#### SUPPLIED DATA
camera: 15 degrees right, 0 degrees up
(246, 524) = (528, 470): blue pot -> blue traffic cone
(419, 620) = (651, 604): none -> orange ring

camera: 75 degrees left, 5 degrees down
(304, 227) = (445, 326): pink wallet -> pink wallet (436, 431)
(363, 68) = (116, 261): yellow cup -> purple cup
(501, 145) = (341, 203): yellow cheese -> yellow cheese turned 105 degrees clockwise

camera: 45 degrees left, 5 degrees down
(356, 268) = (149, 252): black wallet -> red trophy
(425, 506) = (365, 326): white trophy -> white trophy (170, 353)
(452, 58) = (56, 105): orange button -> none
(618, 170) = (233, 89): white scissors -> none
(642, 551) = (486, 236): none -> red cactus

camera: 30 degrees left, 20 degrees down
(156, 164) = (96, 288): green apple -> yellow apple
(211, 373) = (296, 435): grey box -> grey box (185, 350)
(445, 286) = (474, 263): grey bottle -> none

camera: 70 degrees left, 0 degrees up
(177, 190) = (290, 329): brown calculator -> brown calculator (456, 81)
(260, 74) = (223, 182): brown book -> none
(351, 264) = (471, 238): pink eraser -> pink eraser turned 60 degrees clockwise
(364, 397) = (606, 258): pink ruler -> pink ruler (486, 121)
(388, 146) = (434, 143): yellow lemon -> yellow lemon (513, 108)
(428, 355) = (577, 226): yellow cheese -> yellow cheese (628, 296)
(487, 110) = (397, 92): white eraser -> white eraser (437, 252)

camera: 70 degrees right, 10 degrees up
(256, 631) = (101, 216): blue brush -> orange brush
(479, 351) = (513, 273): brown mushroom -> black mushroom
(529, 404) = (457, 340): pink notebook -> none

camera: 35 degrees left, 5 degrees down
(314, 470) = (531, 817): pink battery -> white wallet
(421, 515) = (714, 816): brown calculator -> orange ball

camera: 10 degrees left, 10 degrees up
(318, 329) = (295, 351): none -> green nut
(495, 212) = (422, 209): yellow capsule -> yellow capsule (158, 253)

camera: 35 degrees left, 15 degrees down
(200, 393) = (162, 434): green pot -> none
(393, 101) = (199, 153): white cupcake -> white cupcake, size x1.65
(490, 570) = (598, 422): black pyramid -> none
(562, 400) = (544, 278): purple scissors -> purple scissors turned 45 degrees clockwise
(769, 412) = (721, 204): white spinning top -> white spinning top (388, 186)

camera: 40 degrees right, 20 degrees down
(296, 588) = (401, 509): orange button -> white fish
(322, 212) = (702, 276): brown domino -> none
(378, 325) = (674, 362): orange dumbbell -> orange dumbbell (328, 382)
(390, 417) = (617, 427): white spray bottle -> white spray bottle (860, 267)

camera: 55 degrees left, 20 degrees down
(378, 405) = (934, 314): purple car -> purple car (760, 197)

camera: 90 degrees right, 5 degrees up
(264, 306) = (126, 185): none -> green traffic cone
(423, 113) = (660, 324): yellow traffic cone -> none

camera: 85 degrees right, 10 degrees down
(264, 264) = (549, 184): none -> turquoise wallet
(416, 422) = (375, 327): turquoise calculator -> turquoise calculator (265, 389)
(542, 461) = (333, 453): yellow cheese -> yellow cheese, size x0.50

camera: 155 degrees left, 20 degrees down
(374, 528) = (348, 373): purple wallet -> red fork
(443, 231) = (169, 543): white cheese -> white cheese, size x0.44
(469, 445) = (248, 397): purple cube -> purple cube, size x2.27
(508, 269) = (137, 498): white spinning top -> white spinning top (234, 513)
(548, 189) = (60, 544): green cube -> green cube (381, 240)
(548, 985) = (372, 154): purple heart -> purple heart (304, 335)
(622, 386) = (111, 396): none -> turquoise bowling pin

#### PROBLEM
Transcribe the records above from the line holding "(445, 286) = (474, 263): grey bottle -> none" down to the line holding "(529, 404) = (457, 340): pink", inclusive, without adding anything.

#### ANSWER
(445, 286) = (474, 263): grey bottle -> none

camera: 70 degrees left, 0 degrees up
(177, 190) = (290, 329): brown calculator -> brown calculator (456, 81)
(260, 74) = (223, 182): brown book -> none
(351, 264) = (471, 238): pink eraser -> pink eraser turned 60 degrees clockwise
(364, 397) = (606, 258): pink ruler -> pink ruler (486, 121)
(388, 146) = (434, 143): yellow lemon -> yellow lemon (513, 108)
(428, 355) = (577, 226): yellow cheese -> yellow cheese (628, 296)
(487, 110) = (397, 92): white eraser -> white eraser (437, 252)

camera: 70 degrees right, 10 degrees up
(256, 631) = (101, 216): blue brush -> orange brush
(479, 351) = (513, 273): brown mushroom -> black mushroom
(529, 404) = (457, 340): pink notebook -> none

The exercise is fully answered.